◆ **Brief**: Leave out the images and output the records word for word.
** Recorded data follows **
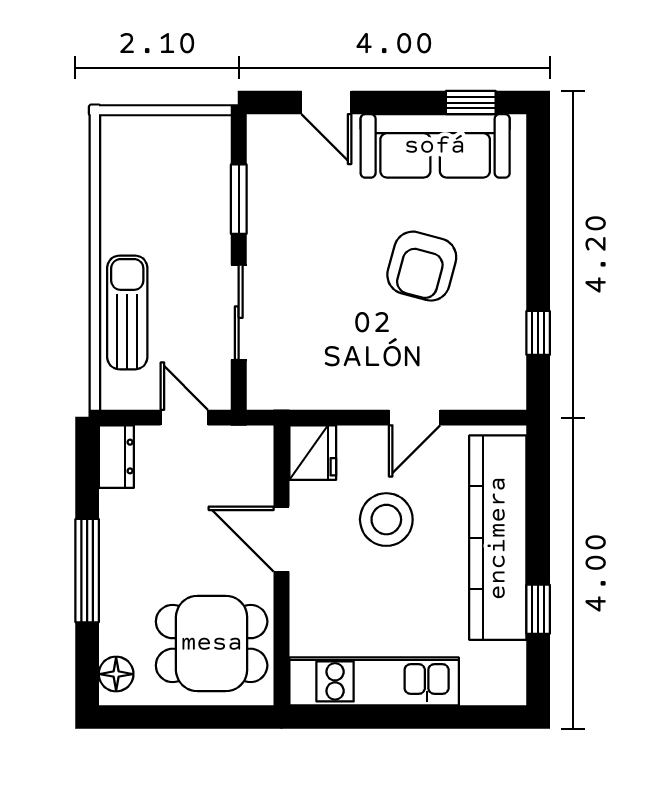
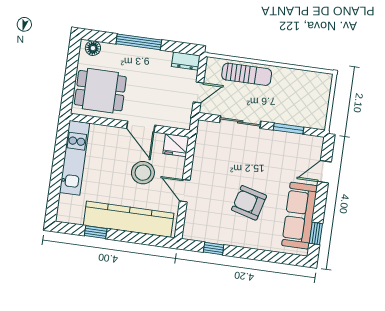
door: (282, 539) -> (141, 127), swing flipped
dining table: (212, 643) -> (100, 91), turned 90

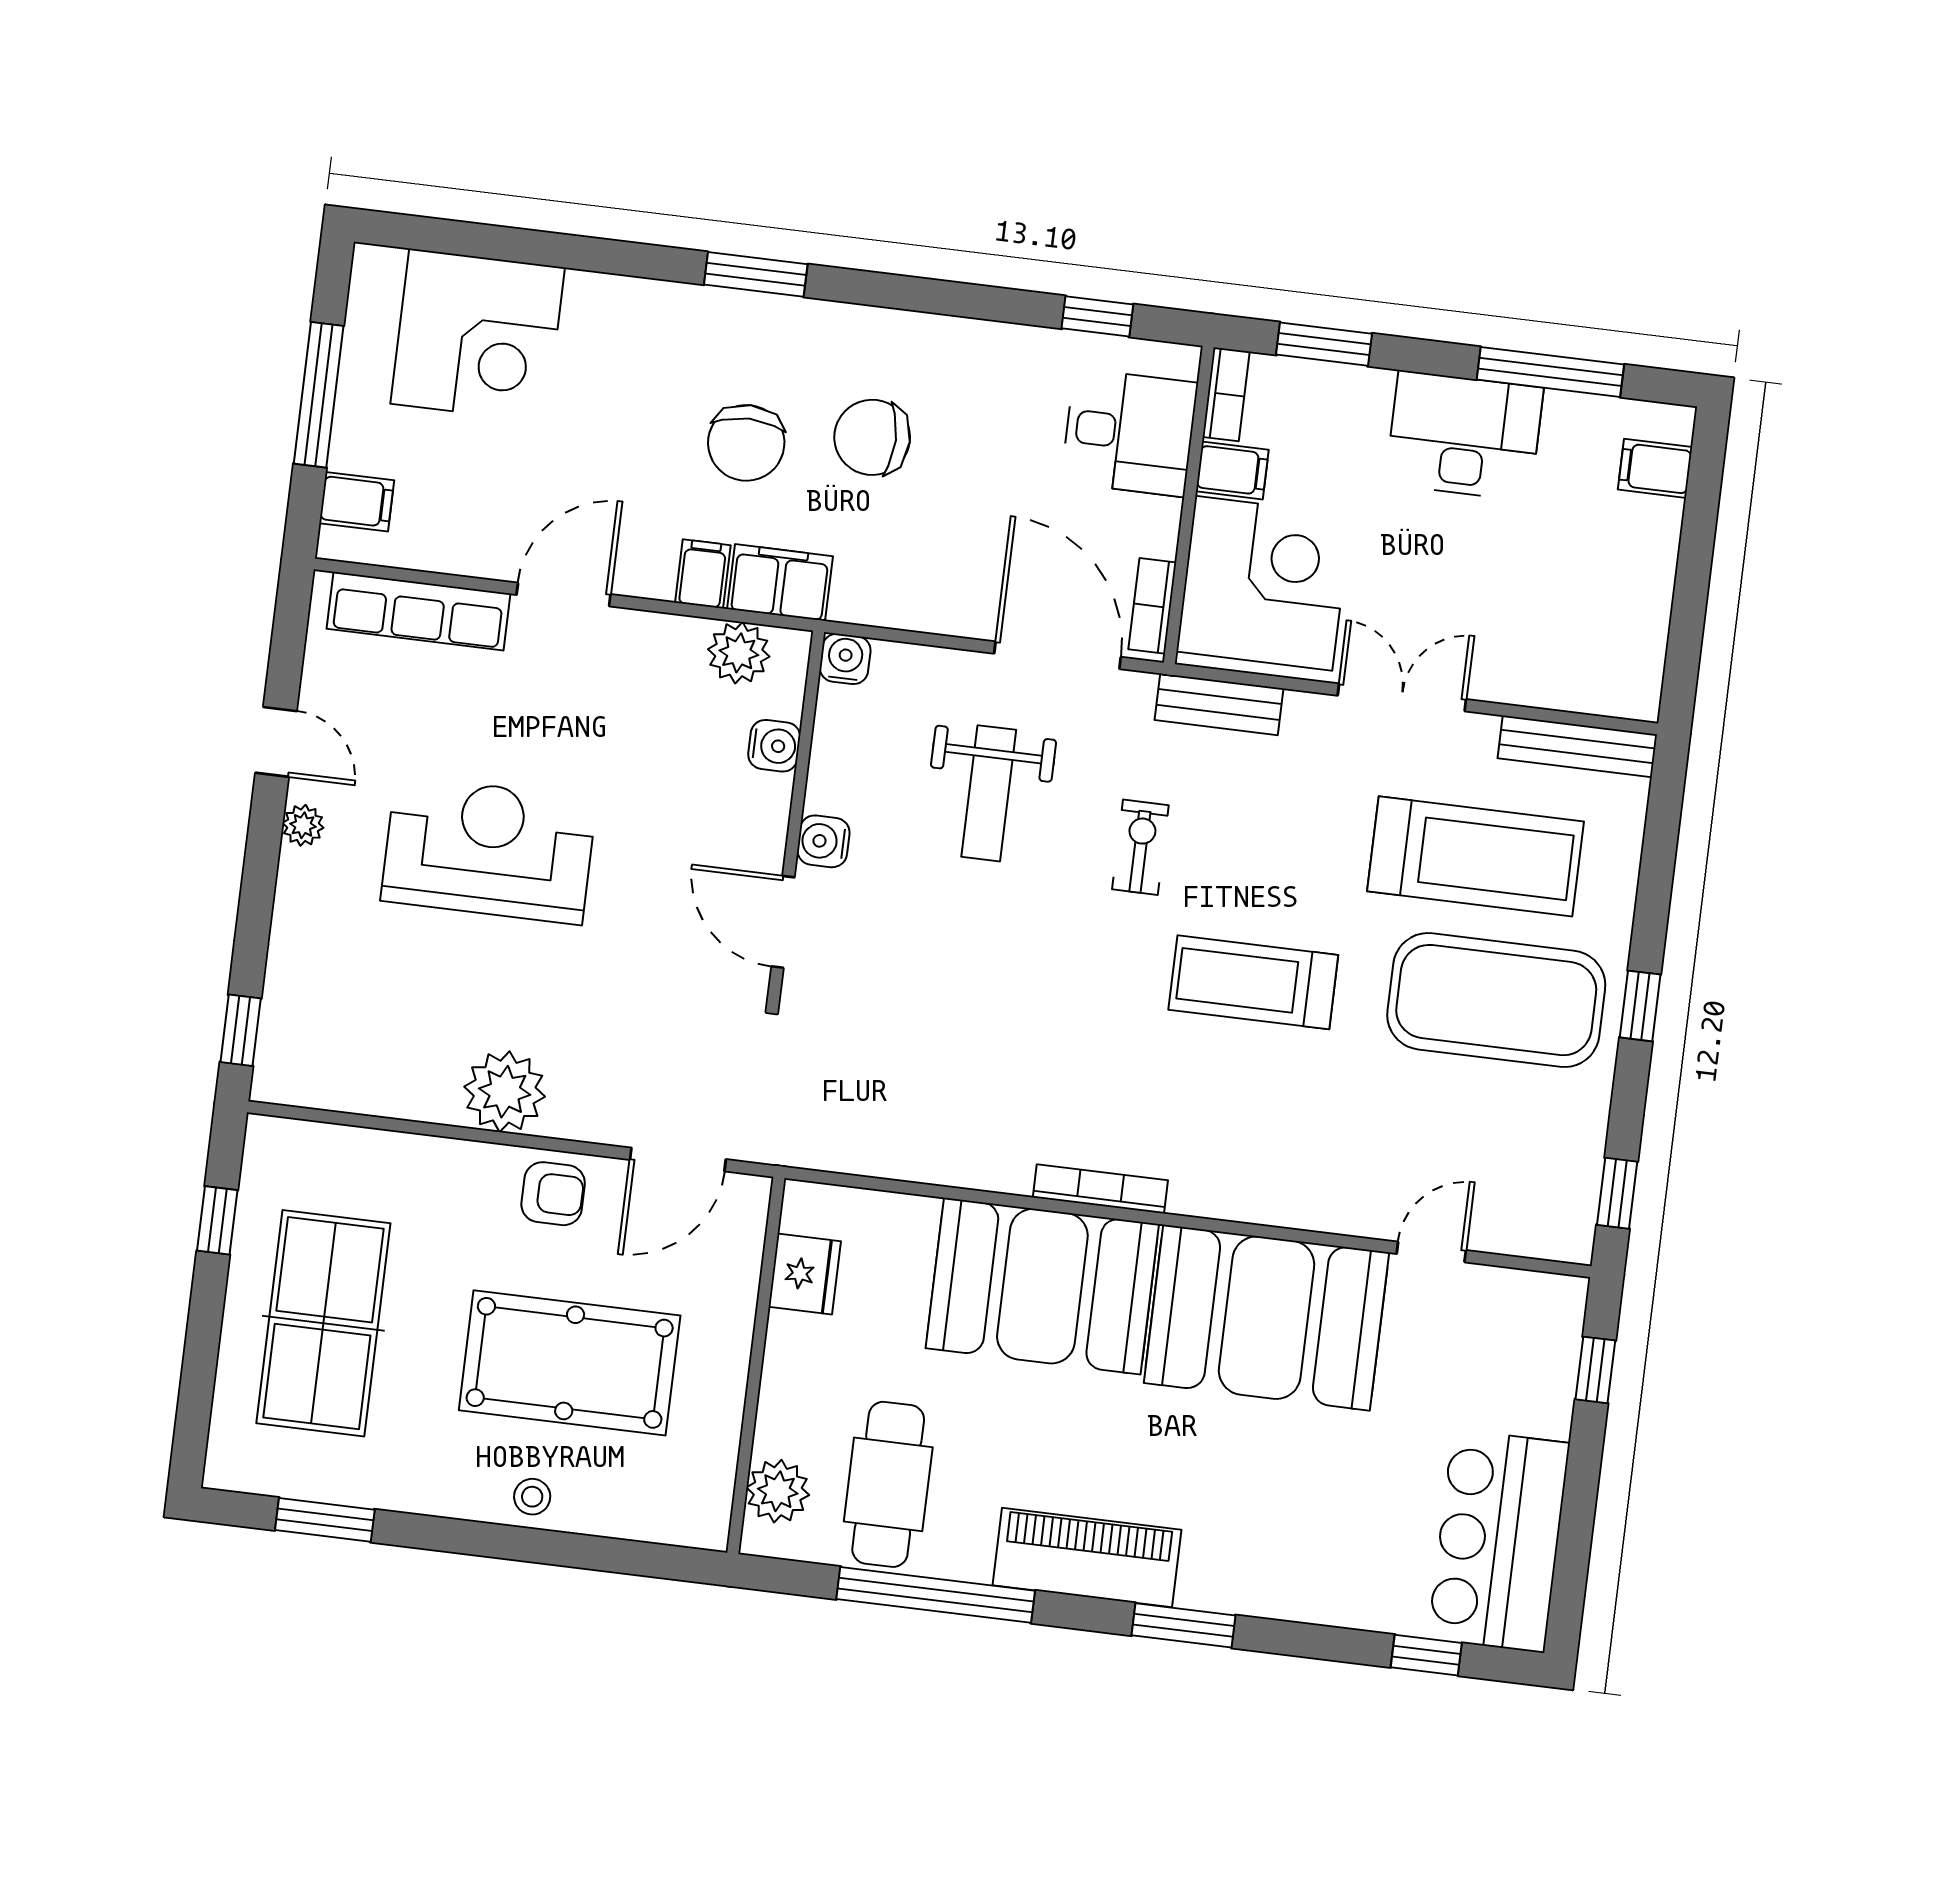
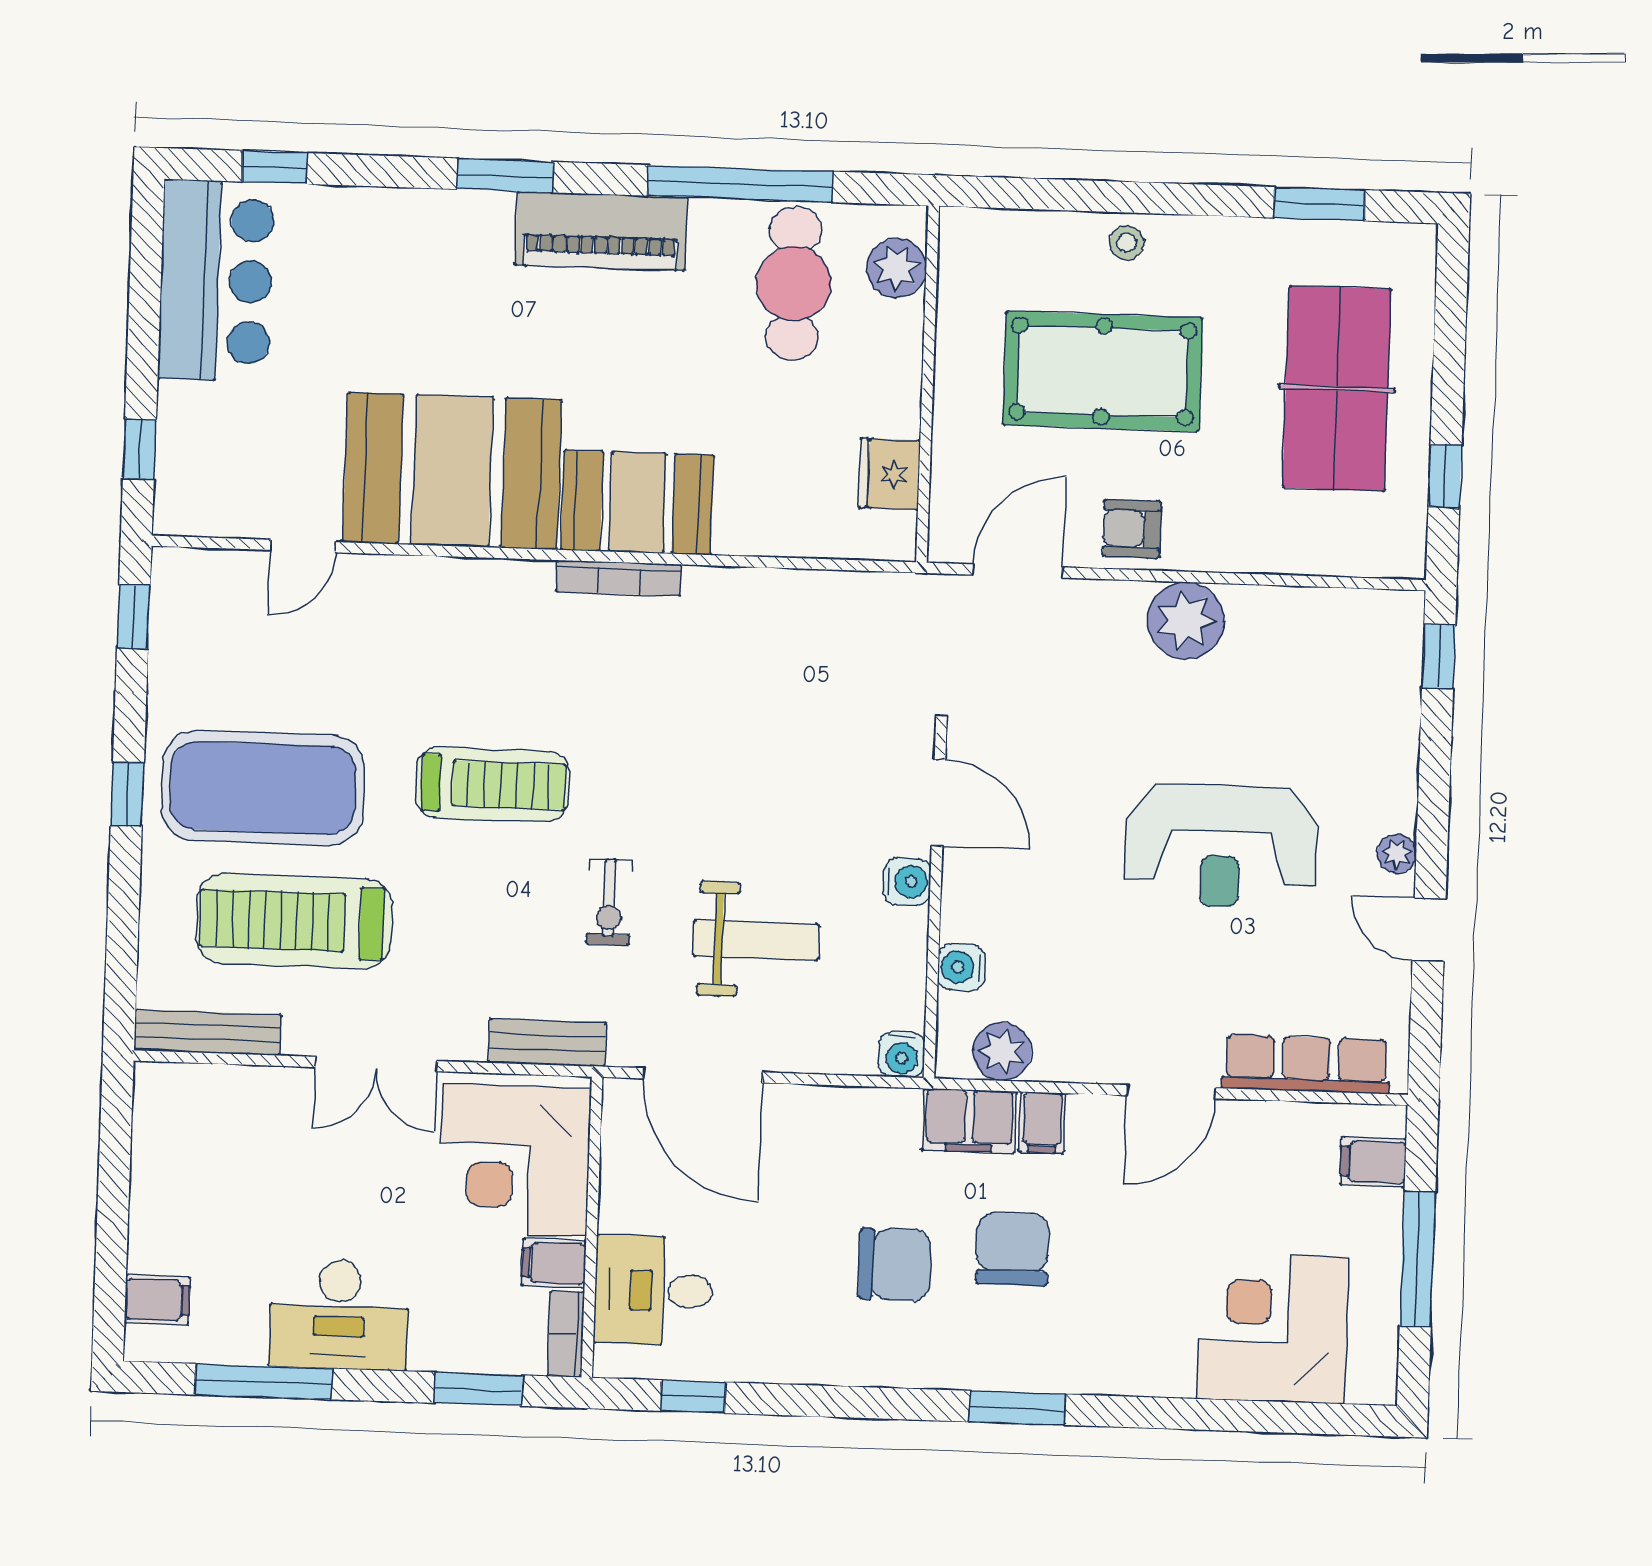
bookcase: (1152, 606) -> (618, 1129), removed
weight bench: (989, 793) -> (756, 940), turned 90
booth: (1042, 1286) -> (637, 502), width x0.73, depth x0.70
** End of Recorded data **
◆ **Output below**:
door: (282, 539) -> (141, 127), swing flipped
dining table: (212, 643) -> (100, 91), turned 90

bookcase: (1152, 606) -> (618, 1129), removed
weight bench: (989, 793) -> (756, 940), turned 90
booth: (1042, 1286) -> (637, 502), width x0.73, depth x0.70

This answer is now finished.